Supplied data START

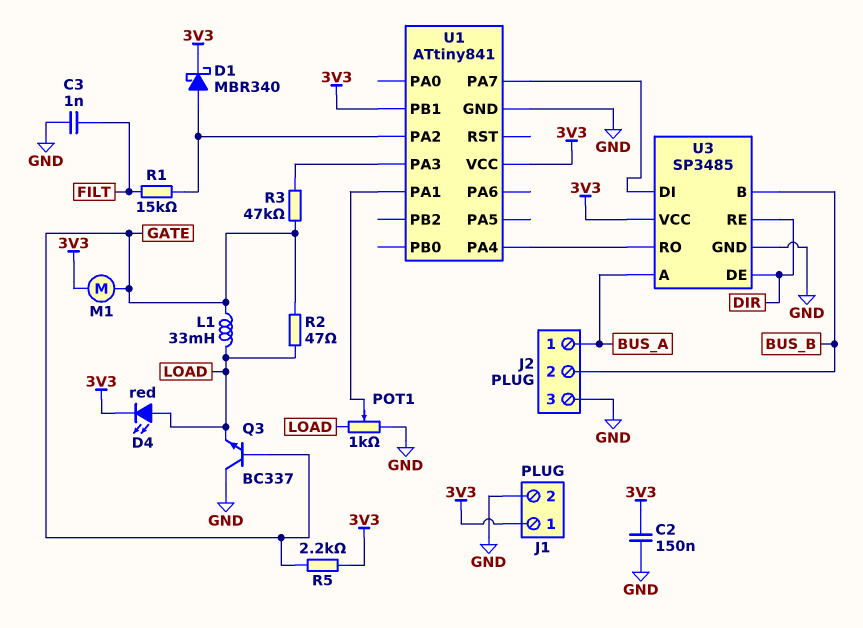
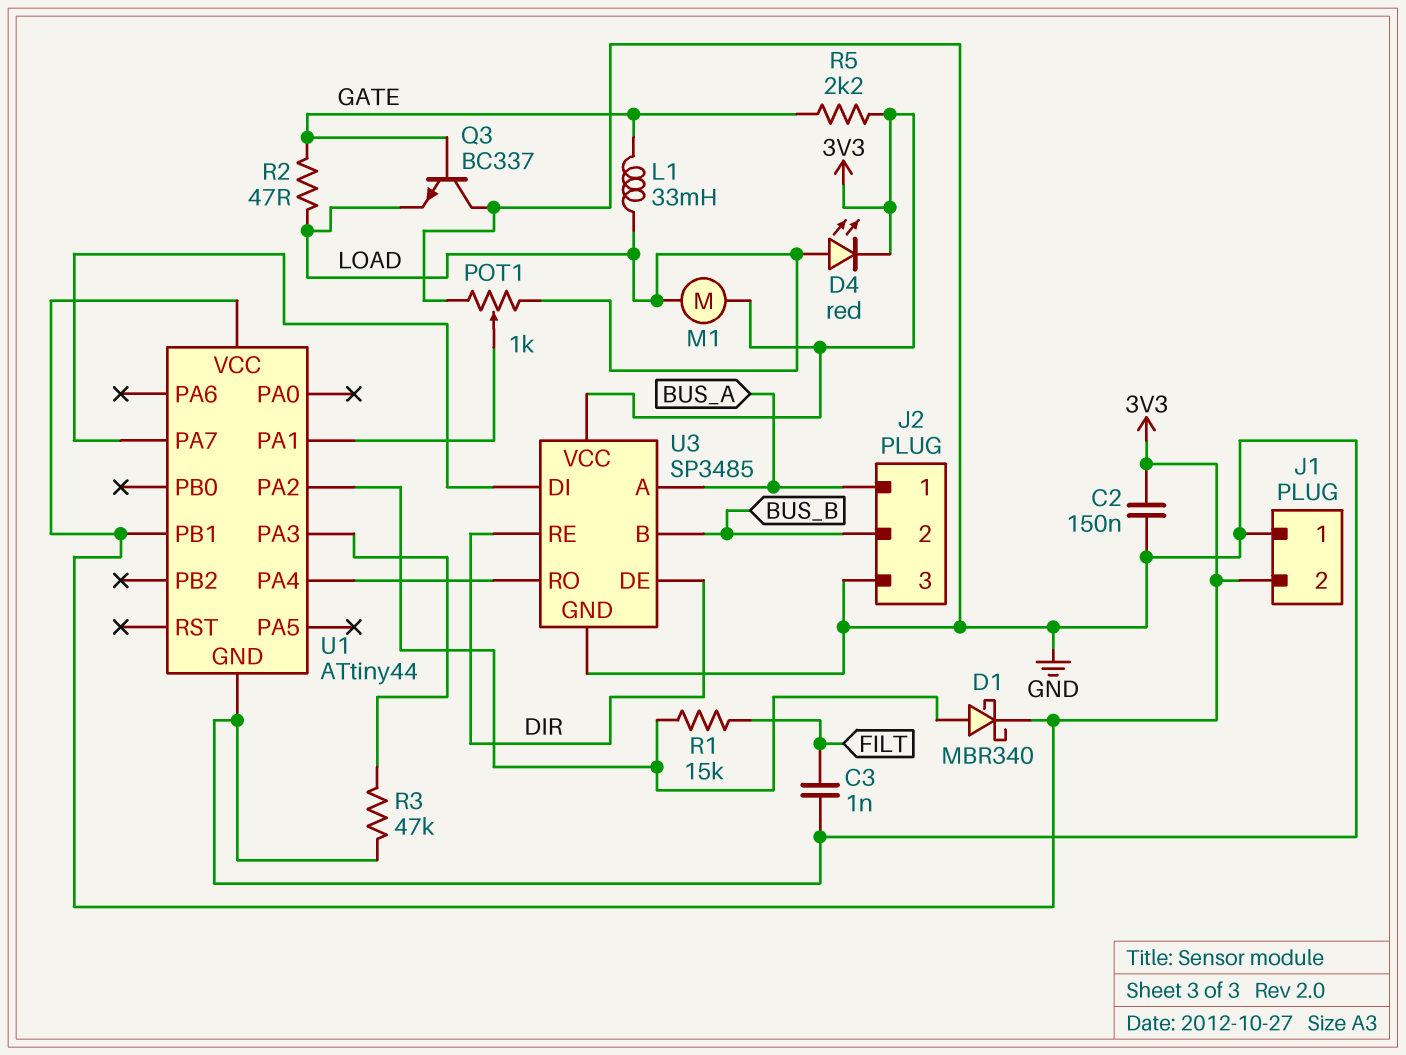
J1 pin 1: 3V3 -> GND
J1 pin 2: GND -> 3V3
M1: motor (3V3, GATE) -> motor (3V3, LOAD)
R3: 47k (GATE, U1/PA3) -> 47k (GND, U1/PA3)
U1: ATtiny841 -> ATtiny44

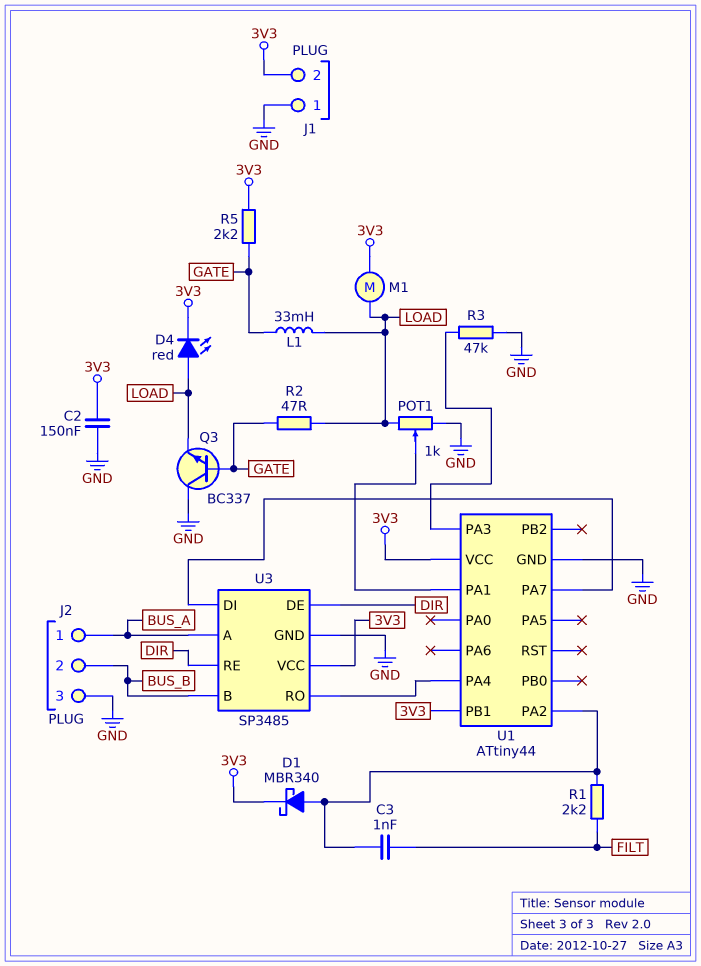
C3: 1nF (FILT, GND) -> 1nF (FILT, U1/PA2)
R1: 15k (FILT, U1/PA2) -> 2.2k (FILT, U1/PA2)

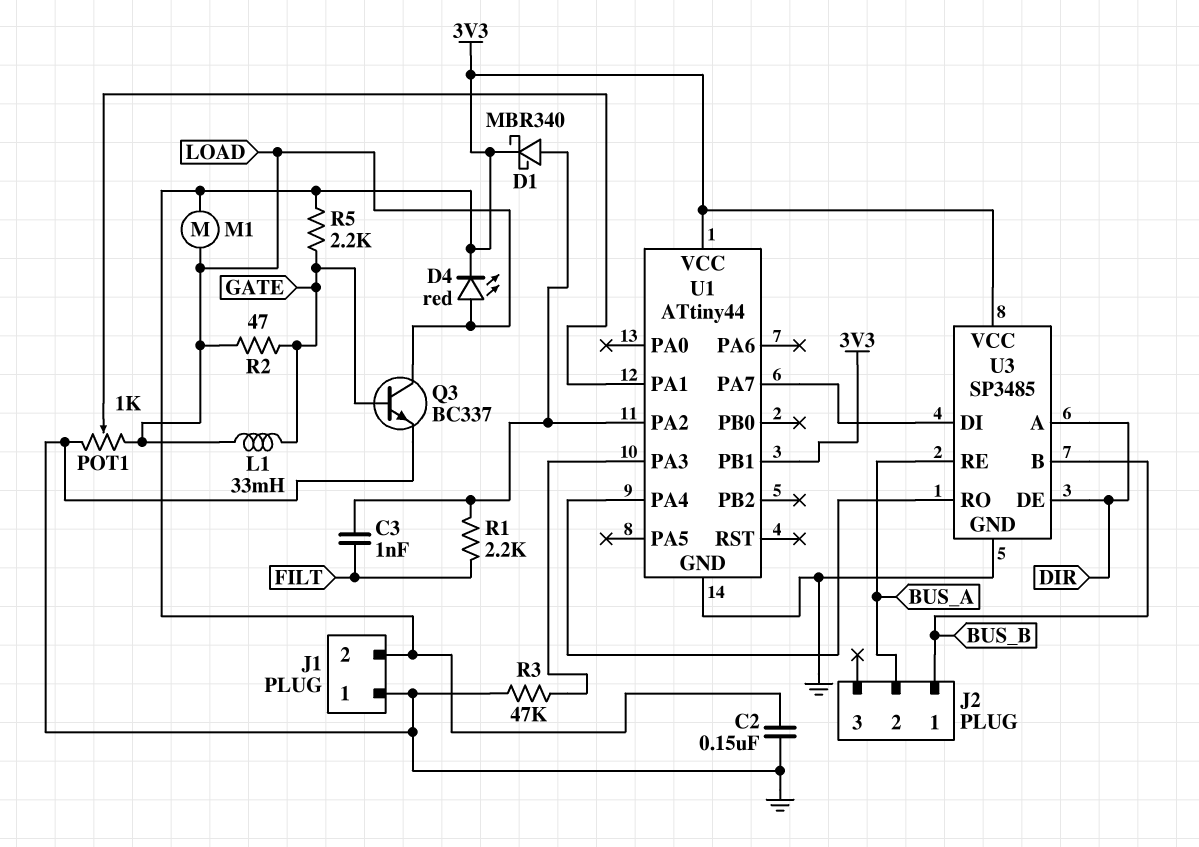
J2 pin 1: BUS_A -> BUS_B
J2 pin 2: BUS_B -> BUS_A
J2 pin 3: GND -> none
Q3: NPN BC337 (B GATE, C GND, E LOAD) -> NPN BC337 (B GATE, C LOAD, E GND)
U3 pin A: BUS_A -> DIR
U3 pin RE: DIR -> BUS_A

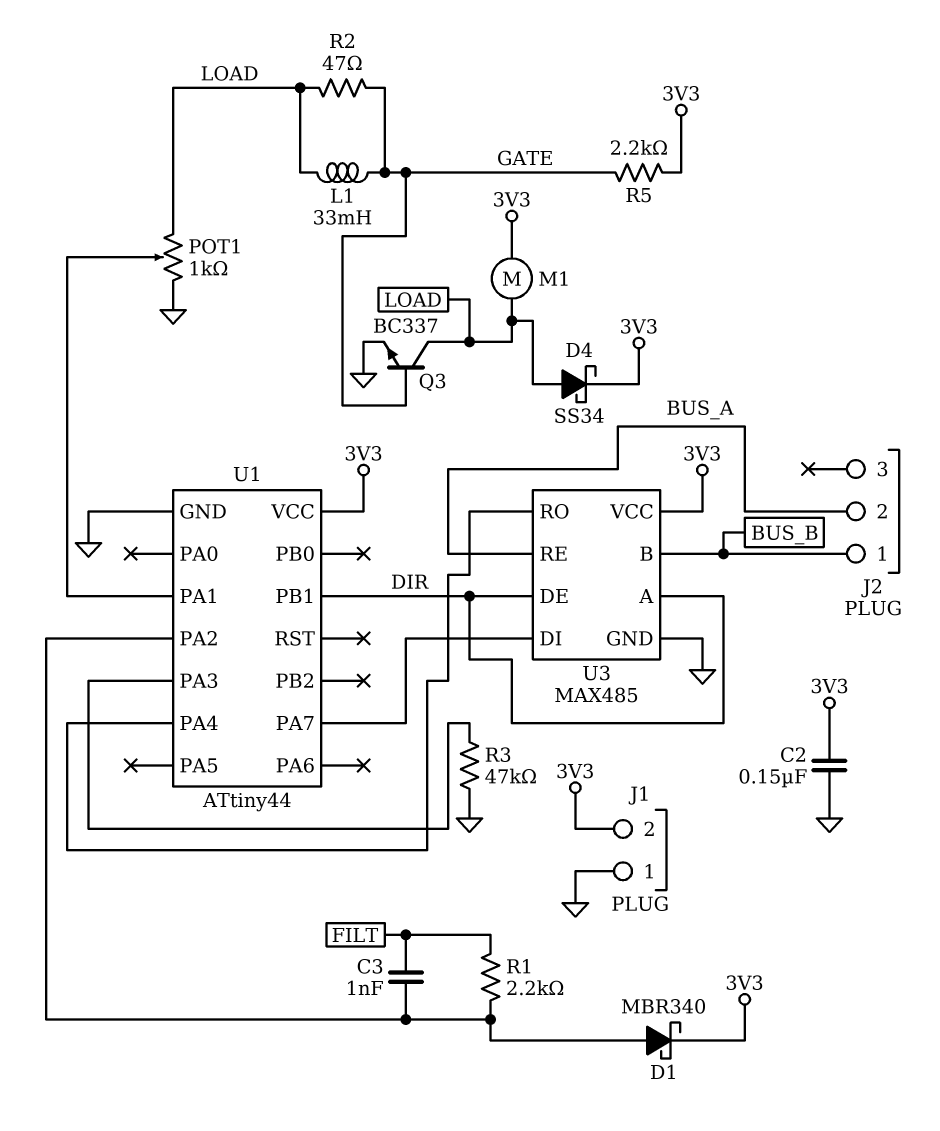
D4: LED red (A LOAD, K 3V3) -> schottky SS34 (A LOAD, K 3V3)
U1 pin PB1: 3V3 -> DIR
U3: SP3485 -> MAX485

Supplied data END

_Work task_: All records above should be duplicated exactly, with the pictures omitted.

_Exercise output_:
J1 pin 1: 3V3 -> GND
J1 pin 2: GND -> 3V3
M1: motor (3V3, GATE) -> motor (3V3, LOAD)
R3: 47k (GATE, U1/PA3) -> 47k (GND, U1/PA3)
U1: ATtiny841 -> ATtiny44

C3: 1nF (FILT, GND) -> 1nF (FILT, U1/PA2)
R1: 15k (FILT, U1/PA2) -> 2.2k (FILT, U1/PA2)

J2 pin 1: BUS_A -> BUS_B
J2 pin 2: BUS_B -> BUS_A
J2 pin 3: GND -> none
Q3: NPN BC337 (B GATE, C GND, E LOAD) -> NPN BC337 (B GATE, C LOAD, E GND)
U3 pin A: BUS_A -> DIR
U3 pin RE: DIR -> BUS_A

D4: LED red (A LOAD, K 3V3) -> schottky SS34 (A LOAD, K 3V3)
U1 pin PB1: 3V3 -> DIR
U3: SP3485 -> MAX485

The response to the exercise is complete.